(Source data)

#####

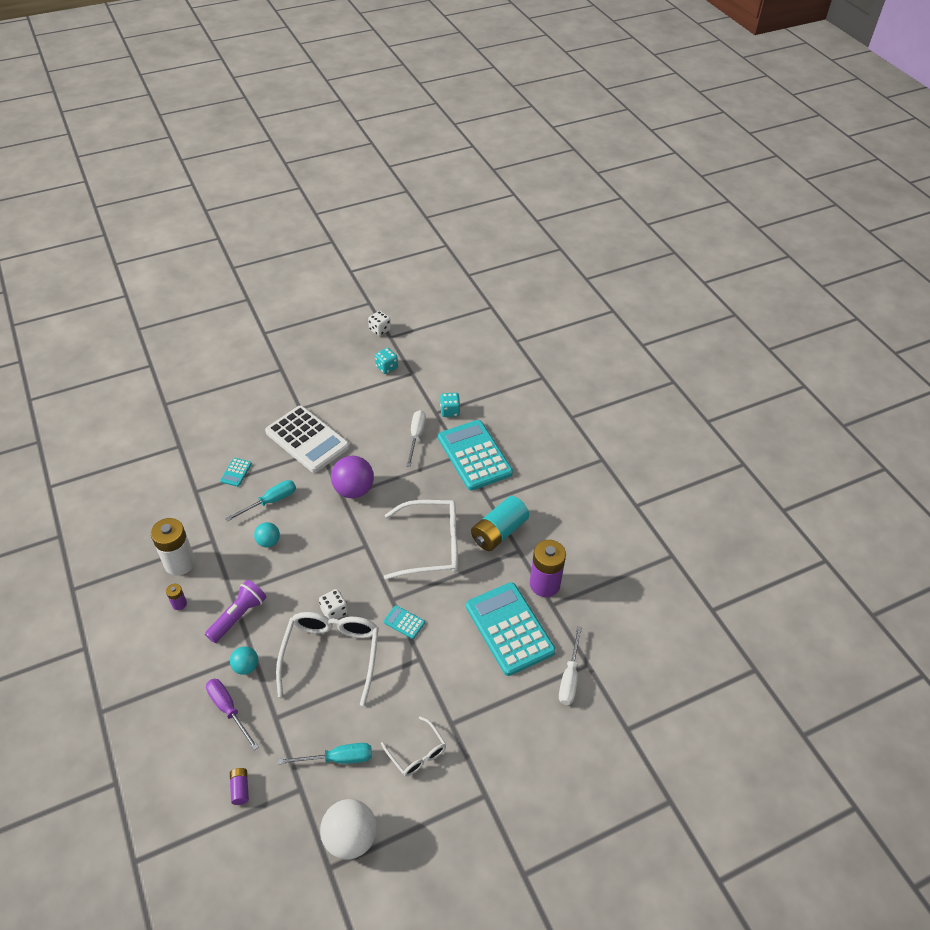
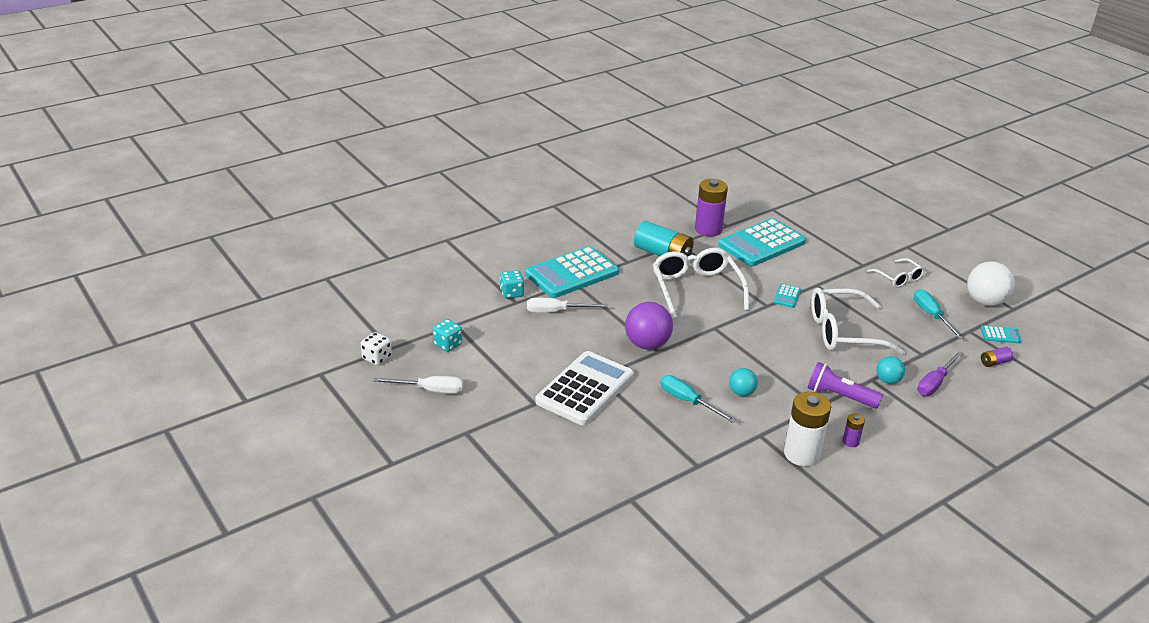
camera: 100 degrees left, 15 degrees down
turquoise calculator [220,458,252,487] -> turquoise calculator moved to [981,325,1022,344]
white dice [319,589,348,619] -> none
white glasses [381,716,446,776] -> white glasses turned 105 degrees clockwise [867,258,925,288]
white screwdriver [559,626,582,705] -> white screwdriver moved to [373,376,464,394]

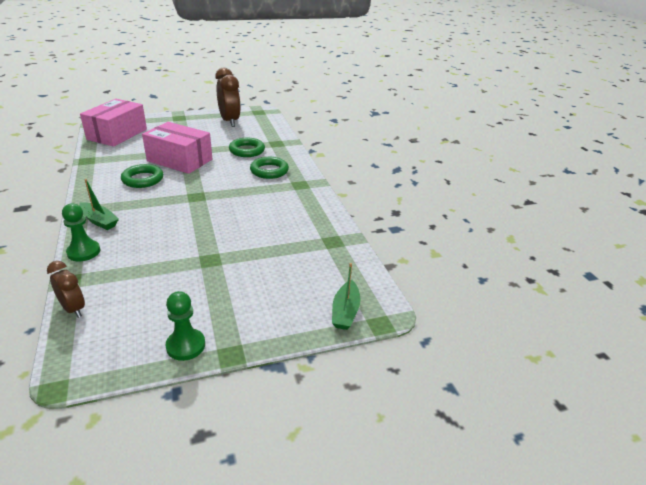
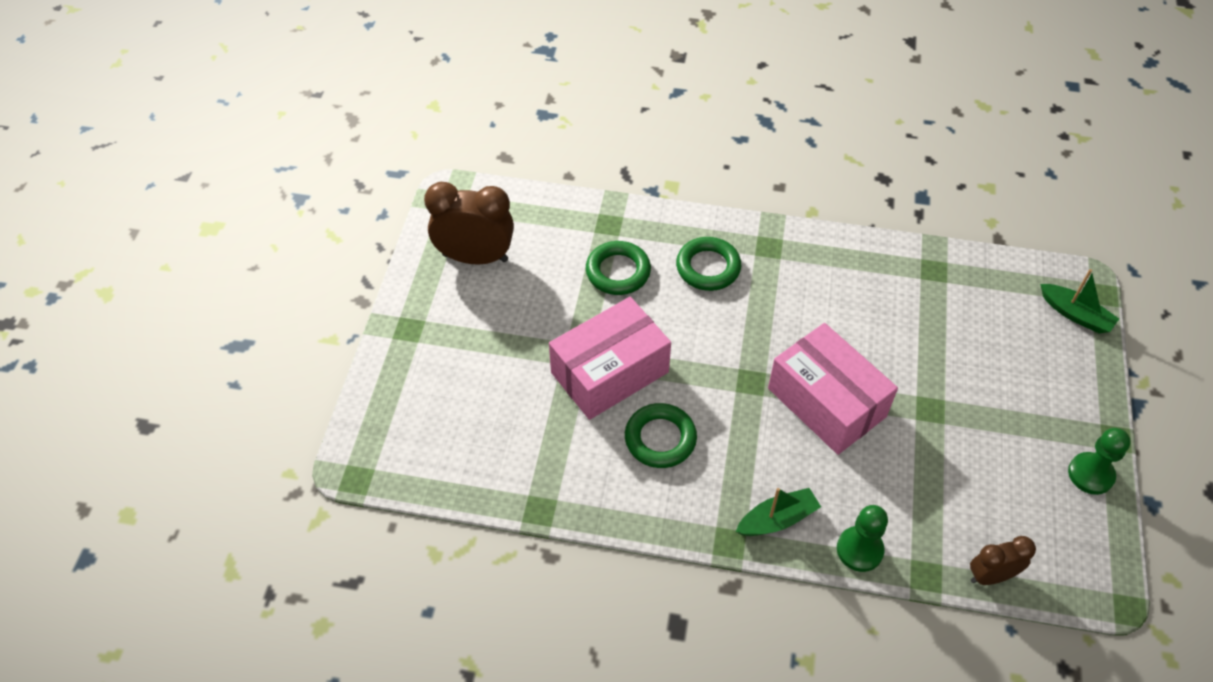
camera: 60 degrees left, 20 degrees up
pink box [80,99,147,147] -> pink box moved to [768,323,898,455]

#####

WHAT IS REQUIRED: From the records given above, reproduce all text exactly and exclude each picture.

RESPONSE BELOW:
camera: 100 degrees left, 15 degrees down
turquoise calculator [220,458,252,487] -> turquoise calculator moved to [981,325,1022,344]
white dice [319,589,348,619] -> none
white glasses [381,716,446,776] -> white glasses turned 105 degrees clockwise [867,258,925,288]
white screwdriver [559,626,582,705] -> white screwdriver moved to [373,376,464,394]

camera: 60 degrees left, 20 degrees up
pink box [80,99,147,147] -> pink box moved to [768,323,898,455]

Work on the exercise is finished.